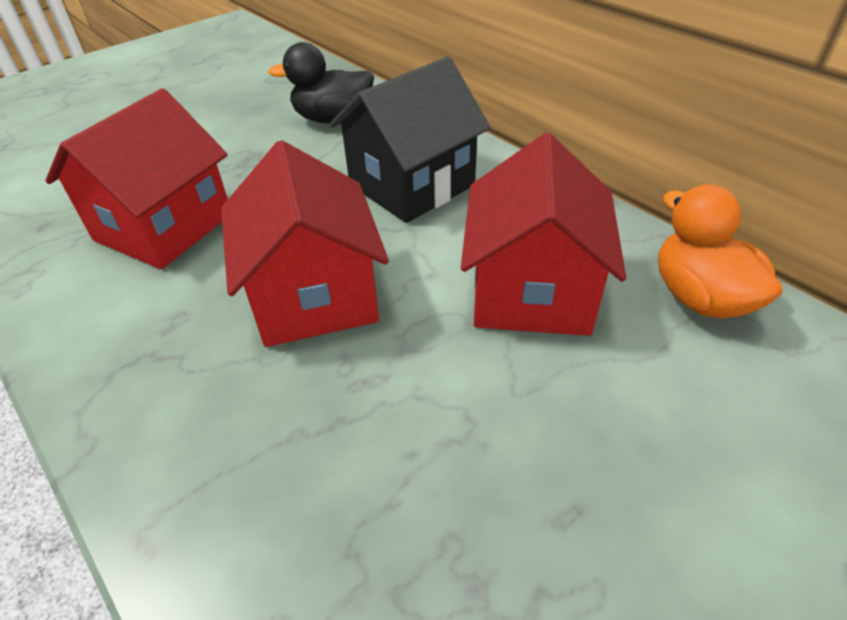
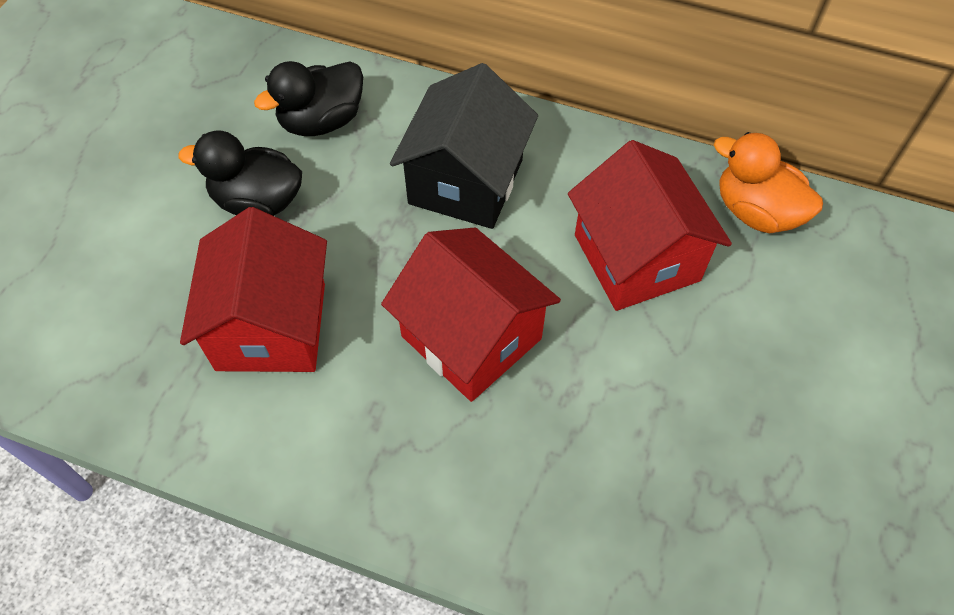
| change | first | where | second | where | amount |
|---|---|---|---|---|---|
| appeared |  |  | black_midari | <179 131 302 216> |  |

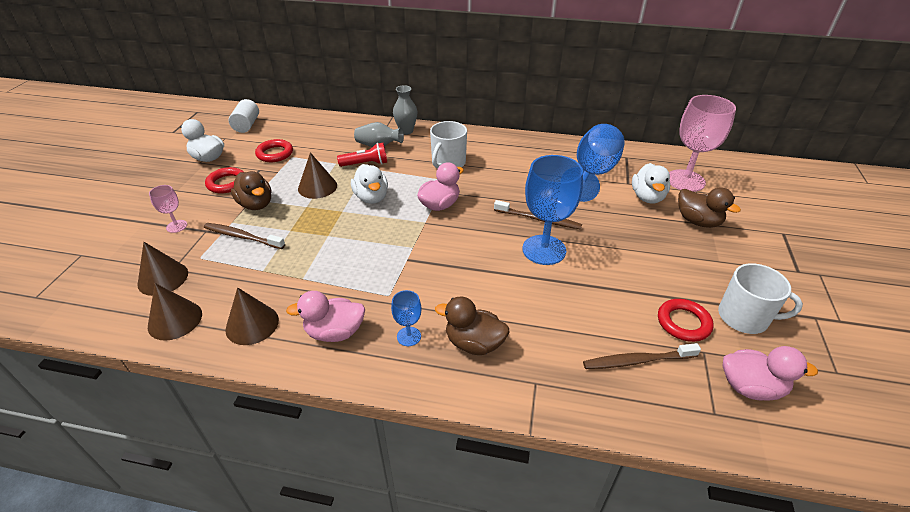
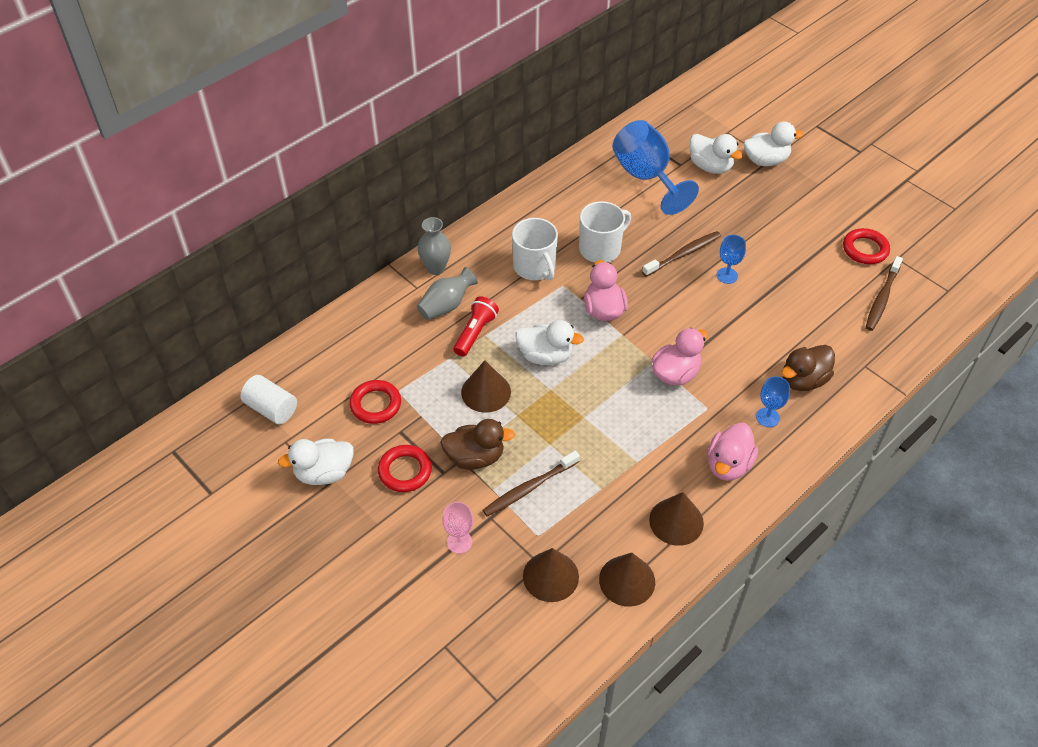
| change | first | where | second | where | amount |
|---|---|---|---|---|---|
| missing | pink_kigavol | <669 95 736 192> |  |  |  |
| size | blue_kigavol | <522 155 583 265> |  | <717 235 746 284> | x0.47 |
| colour | brown_midari | <678 187 741 228> | white_midari | <743 122 804 166> |  |
| relocated | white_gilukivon | <718 263 803 334> |  | <579 201 631 263> |  |
| relocated | pink_midari | <723 346 818 401> |  | <652 328 708 385> |  |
______________________________
▶ _Task to complete_
Could you retype exactly the lines running from the one with "black_midari | <179" to the end of the material above, pictures omitted?

▶ _Task output_
| appeared |  |  | black_midari | <179 131 302 216> |  |

| change | first | where | second | where | amount |
|---|---|---|---|---|---|
| missing | pink_kigavol | <669 95 736 192> |  |  |  |
| size | blue_kigavol | <522 155 583 265> |  | <717 235 746 284> | x0.47 |
| colour | brown_midari | <678 187 741 228> | white_midari | <743 122 804 166> |  |
| relocated | white_gilukivon | <718 263 803 334> |  | <579 201 631 263> |  |
| relocated | pink_midari | <723 346 818 401> |  | <652 328 708 385> |  |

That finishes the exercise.